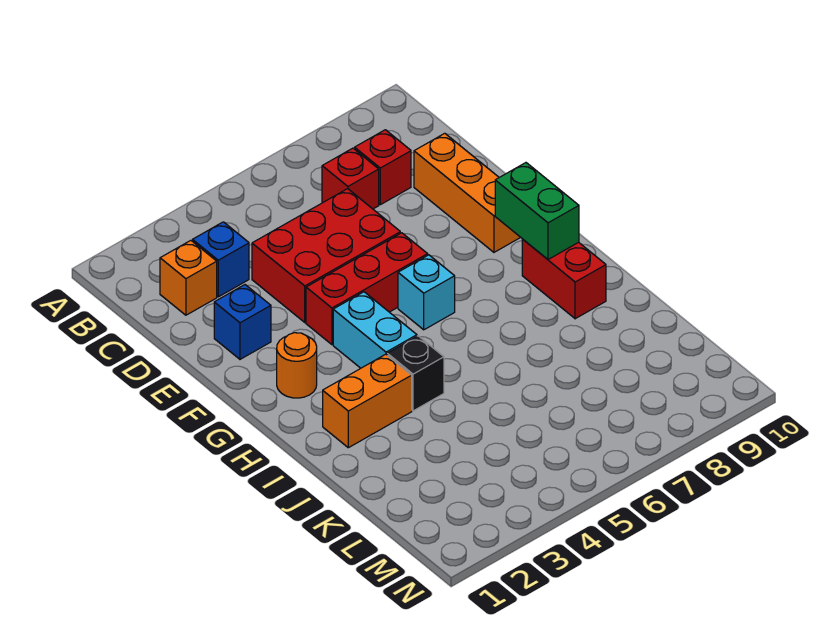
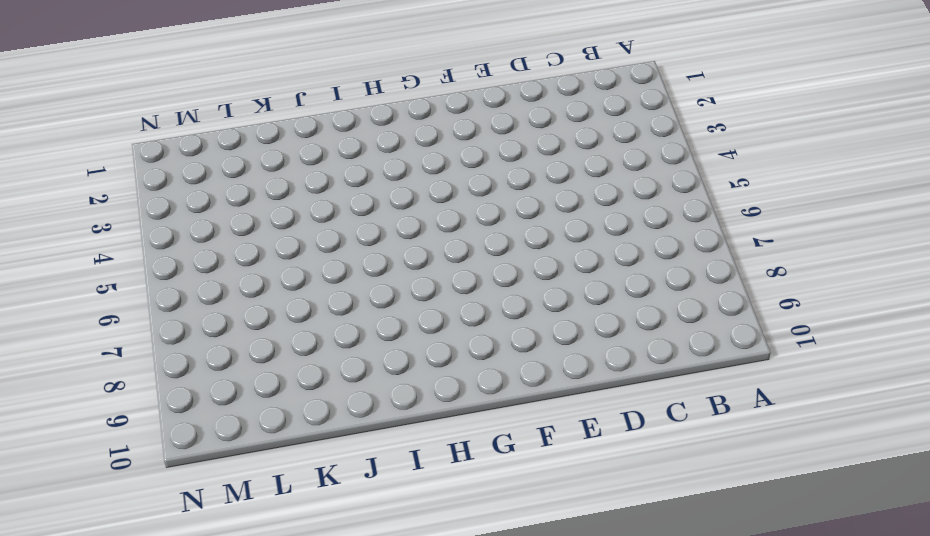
none -> orange brick C2 level 1
none -> blue brick C3 level 1
none -> red brick C7 level 1

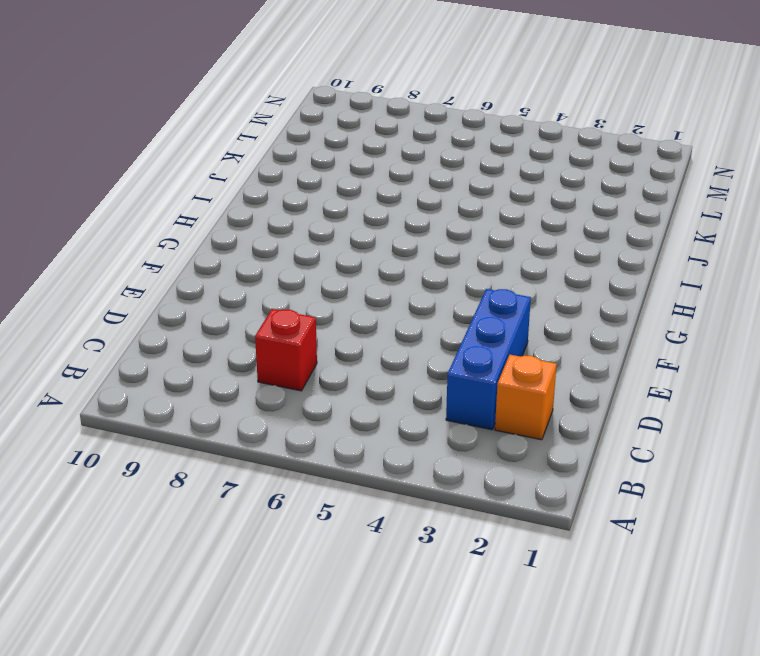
blue brick C3:E3 level 1 -> blue brick C3 level 1
none -> red brick C8 level 1
none -> red brick D4:E6 level 1
none -> orange brick D9:F9 level 1

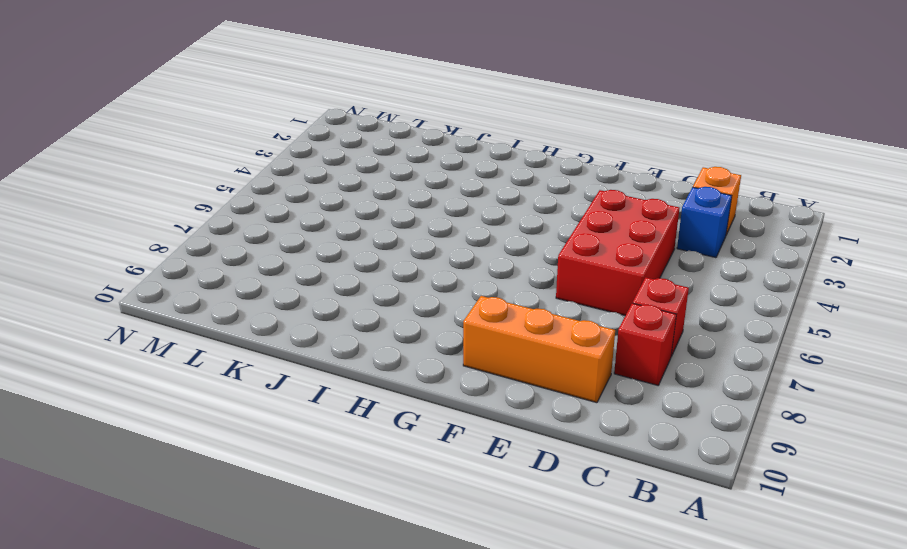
none -> blue brick E2 level 1
none -> red brick F4:F6 level 1
none -> orange round brick G2 level 1

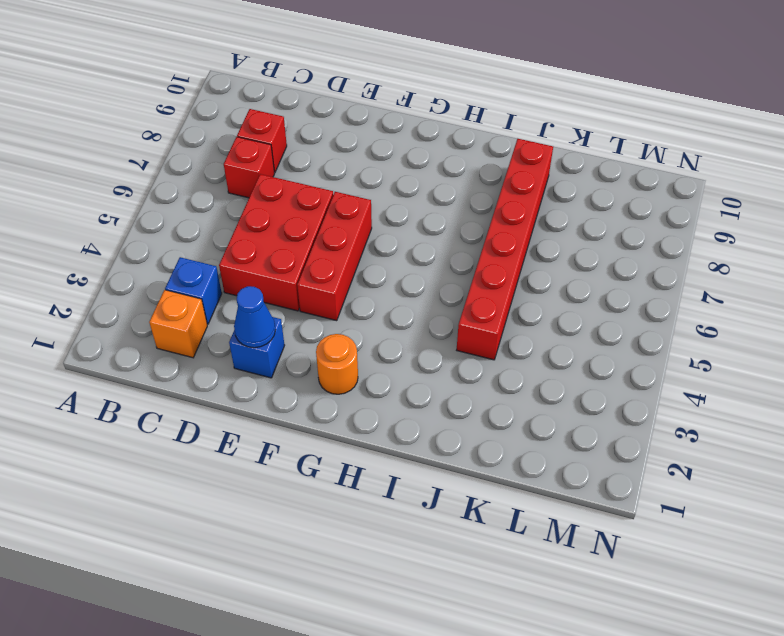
blue cone E2 level 2 -> none
red brick J4:J9 level 1 -> none
none -> orange brick D9:F9 level 1
none -> cyan brick G4:H4 level 1
none -> cyan brick G6 level 1

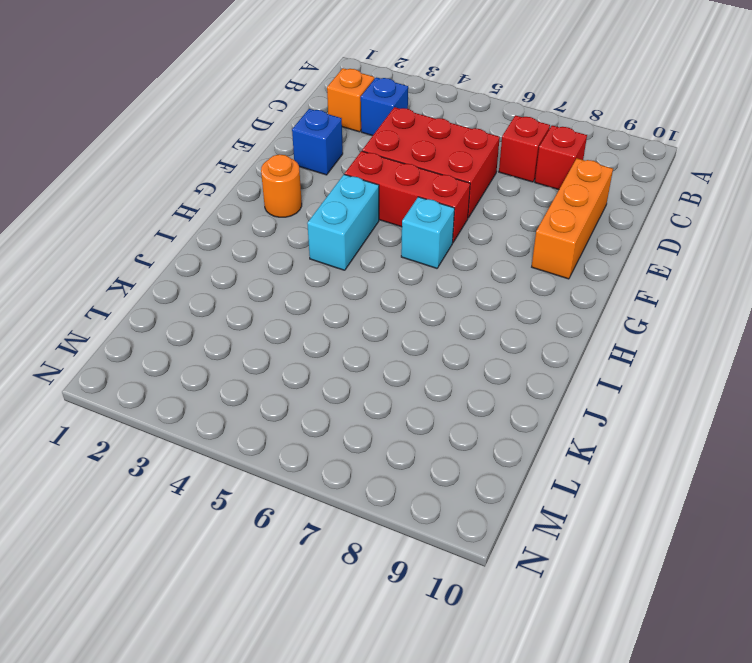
none -> red brick H9:I9 level 1
none -> orange brick I2:I3 level 1
none -> black brick I4 level 1

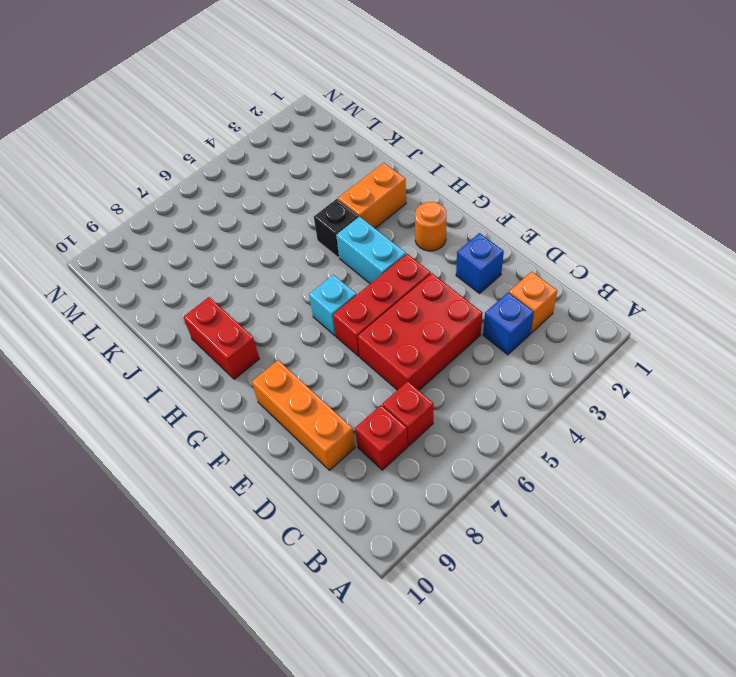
none -> green brick G9:H9 level 2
####################
▸ **THE TASK**
From the line that contains "none -> red brick H9:I9 level 1" to the end of the listing, give every line again exactly as written. Leave the pictures out.

▸ **FINAL ANSWER**
none -> red brick H9:I9 level 1
none -> orange brick I2:I3 level 1
none -> black brick I4 level 1

none -> green brick G9:H9 level 2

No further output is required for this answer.